- [AIM OF THE TASK] Pull every line holding the word "green" from the data below and copy it.

- [EXERCISE MATERIALS]
::::::::

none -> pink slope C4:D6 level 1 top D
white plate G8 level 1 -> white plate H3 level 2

::::::::

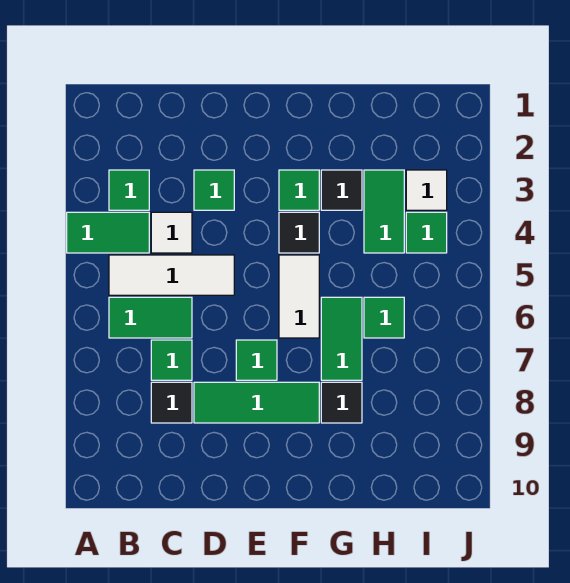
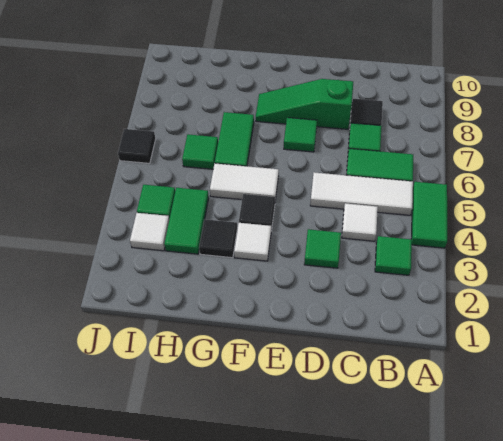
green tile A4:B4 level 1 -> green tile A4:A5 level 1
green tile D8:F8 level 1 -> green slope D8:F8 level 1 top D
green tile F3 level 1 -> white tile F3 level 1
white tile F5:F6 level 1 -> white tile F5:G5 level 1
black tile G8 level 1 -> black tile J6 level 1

::::::::

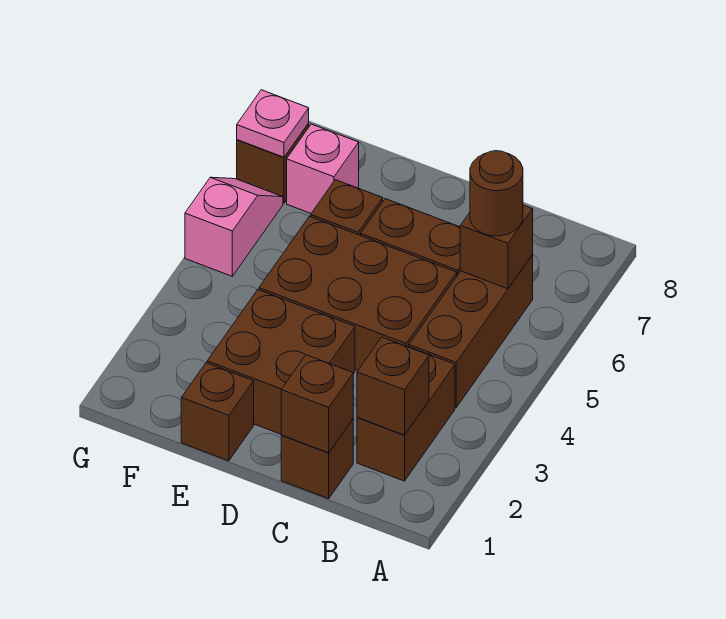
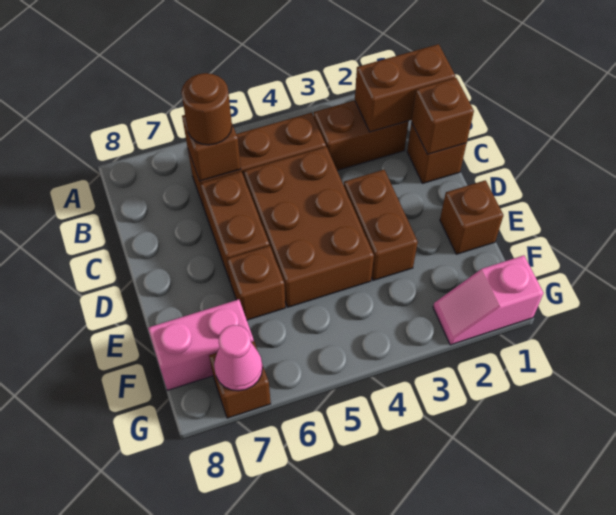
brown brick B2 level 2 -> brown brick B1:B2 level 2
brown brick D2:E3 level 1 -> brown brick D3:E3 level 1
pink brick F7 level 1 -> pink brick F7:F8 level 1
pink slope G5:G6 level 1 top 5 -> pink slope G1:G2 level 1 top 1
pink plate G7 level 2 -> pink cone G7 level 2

::::::::

- [COMPLETED TASK]
green tile A4:B4 level 1 -> green tile A4:A5 level 1
green tile D8:F8 level 1 -> green slope D8:F8 level 1 top D
green tile F3 level 1 -> white tile F3 level 1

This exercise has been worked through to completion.